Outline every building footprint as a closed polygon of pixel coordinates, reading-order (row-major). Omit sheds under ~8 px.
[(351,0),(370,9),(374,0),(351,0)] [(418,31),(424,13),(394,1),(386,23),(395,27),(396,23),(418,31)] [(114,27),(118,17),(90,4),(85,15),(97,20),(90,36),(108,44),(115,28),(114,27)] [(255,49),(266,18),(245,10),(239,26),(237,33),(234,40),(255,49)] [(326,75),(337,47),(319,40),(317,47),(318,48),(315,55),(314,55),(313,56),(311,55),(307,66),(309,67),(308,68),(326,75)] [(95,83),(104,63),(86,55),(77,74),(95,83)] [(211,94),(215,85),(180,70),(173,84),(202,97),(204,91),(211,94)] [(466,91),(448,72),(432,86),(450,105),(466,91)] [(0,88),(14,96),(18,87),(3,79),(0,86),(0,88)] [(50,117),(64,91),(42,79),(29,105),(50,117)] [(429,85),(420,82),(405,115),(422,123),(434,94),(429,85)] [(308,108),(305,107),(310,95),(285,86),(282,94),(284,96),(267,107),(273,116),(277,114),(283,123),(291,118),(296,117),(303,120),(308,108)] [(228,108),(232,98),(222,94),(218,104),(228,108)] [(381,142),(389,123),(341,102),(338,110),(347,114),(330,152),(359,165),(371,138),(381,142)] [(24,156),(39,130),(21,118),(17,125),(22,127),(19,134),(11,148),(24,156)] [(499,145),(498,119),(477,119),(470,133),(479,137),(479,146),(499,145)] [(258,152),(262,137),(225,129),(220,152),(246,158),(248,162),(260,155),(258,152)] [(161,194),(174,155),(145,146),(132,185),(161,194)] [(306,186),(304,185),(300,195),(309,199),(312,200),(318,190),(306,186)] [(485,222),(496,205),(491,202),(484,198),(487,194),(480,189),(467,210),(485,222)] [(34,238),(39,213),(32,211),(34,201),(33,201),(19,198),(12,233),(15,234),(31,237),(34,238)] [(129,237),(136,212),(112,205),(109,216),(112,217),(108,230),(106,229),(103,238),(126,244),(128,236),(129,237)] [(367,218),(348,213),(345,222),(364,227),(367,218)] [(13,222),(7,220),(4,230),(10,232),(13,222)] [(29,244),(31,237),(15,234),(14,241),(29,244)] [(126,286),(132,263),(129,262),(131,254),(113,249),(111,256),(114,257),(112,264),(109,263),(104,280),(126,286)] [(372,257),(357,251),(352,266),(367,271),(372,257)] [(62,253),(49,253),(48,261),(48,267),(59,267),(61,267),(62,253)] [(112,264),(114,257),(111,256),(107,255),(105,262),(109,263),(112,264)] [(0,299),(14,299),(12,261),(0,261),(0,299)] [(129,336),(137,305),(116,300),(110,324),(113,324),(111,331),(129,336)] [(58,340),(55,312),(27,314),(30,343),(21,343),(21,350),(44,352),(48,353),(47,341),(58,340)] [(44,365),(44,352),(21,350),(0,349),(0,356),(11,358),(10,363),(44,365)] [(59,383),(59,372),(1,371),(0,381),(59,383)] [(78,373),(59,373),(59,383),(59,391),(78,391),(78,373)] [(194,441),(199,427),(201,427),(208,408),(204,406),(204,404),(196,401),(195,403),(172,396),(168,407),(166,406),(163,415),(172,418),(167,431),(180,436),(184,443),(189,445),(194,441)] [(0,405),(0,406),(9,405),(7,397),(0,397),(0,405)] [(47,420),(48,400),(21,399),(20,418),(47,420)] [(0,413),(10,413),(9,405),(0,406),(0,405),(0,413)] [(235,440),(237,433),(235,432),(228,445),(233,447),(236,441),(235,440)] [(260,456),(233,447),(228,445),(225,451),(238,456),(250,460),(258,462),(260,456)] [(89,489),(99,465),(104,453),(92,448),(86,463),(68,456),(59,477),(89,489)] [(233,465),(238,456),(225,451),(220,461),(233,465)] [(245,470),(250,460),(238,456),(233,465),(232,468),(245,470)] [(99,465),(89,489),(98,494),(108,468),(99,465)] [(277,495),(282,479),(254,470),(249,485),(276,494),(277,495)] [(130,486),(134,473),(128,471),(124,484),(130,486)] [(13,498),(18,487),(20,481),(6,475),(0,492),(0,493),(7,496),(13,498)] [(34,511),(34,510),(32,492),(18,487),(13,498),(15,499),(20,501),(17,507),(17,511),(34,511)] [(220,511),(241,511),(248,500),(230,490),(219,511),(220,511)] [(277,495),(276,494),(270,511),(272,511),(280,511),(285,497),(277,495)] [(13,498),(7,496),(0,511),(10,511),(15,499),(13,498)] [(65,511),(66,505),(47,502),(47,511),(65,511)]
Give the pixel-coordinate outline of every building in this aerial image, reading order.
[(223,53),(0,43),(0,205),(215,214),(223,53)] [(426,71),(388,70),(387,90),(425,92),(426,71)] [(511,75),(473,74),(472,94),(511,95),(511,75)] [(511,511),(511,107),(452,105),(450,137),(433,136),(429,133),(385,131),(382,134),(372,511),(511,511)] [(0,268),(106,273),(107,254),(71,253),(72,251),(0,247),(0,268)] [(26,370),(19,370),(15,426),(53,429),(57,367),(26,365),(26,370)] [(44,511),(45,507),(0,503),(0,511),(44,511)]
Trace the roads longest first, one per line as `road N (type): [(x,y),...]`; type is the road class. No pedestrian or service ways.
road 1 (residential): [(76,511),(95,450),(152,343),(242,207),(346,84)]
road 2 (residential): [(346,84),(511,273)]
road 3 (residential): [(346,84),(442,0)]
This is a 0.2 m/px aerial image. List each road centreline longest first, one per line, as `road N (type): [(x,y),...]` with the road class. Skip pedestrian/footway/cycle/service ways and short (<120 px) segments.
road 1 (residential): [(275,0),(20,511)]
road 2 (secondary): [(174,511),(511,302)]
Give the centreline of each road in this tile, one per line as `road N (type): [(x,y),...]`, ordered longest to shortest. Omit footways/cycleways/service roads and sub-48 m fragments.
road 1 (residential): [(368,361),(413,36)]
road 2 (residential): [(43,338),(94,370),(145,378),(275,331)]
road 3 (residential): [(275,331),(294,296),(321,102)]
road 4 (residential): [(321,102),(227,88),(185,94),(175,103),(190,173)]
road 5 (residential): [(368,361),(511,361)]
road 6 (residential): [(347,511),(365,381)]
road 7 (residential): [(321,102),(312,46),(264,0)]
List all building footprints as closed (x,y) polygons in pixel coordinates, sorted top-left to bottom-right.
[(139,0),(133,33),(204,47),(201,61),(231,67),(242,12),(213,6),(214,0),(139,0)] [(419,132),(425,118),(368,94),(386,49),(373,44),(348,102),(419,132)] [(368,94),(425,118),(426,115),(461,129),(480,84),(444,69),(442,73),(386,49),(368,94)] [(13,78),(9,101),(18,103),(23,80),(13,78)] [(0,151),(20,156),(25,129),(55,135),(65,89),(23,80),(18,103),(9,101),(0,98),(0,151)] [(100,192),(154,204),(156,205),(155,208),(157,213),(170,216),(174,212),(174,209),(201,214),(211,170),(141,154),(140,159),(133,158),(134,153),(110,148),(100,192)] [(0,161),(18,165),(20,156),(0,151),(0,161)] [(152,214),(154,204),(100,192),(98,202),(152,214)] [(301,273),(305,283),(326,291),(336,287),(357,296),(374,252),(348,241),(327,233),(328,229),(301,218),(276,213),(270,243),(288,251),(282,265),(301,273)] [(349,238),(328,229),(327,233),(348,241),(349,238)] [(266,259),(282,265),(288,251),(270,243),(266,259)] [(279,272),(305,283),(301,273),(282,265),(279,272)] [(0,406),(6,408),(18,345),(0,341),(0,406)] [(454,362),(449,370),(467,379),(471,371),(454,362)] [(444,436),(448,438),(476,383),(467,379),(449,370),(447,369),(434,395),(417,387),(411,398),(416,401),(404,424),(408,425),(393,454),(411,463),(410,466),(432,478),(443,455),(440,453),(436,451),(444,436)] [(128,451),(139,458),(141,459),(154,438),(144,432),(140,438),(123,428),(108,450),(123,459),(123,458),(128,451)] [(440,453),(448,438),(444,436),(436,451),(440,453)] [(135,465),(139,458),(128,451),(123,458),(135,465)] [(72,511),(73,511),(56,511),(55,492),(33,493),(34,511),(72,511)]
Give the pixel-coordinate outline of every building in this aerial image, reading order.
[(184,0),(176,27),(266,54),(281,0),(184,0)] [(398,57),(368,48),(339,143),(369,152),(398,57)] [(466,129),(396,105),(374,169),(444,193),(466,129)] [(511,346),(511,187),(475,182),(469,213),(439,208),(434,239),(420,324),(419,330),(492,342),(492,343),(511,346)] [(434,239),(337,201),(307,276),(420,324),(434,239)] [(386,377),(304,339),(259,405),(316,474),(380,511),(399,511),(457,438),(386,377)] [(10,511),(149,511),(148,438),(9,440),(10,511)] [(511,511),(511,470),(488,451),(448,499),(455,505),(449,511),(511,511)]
::::::
**GIVEN REQUEST**
Extract every line of the material above that contains the string "pedestrian", matching case exactly.

**WRITTEN ANSWER**
Trace the roads longest first, one per line as `road N (type): [(x,y),...]`; type is the road class. No pedestrian or service ways.
This is a 0.2 m/px aerial image. List each road centreline longest first, one per line, as `road N (type): [(x,y),...]` with the road class. Skip pedestrian/footway/cycle/service ways and short (<120 px) segments.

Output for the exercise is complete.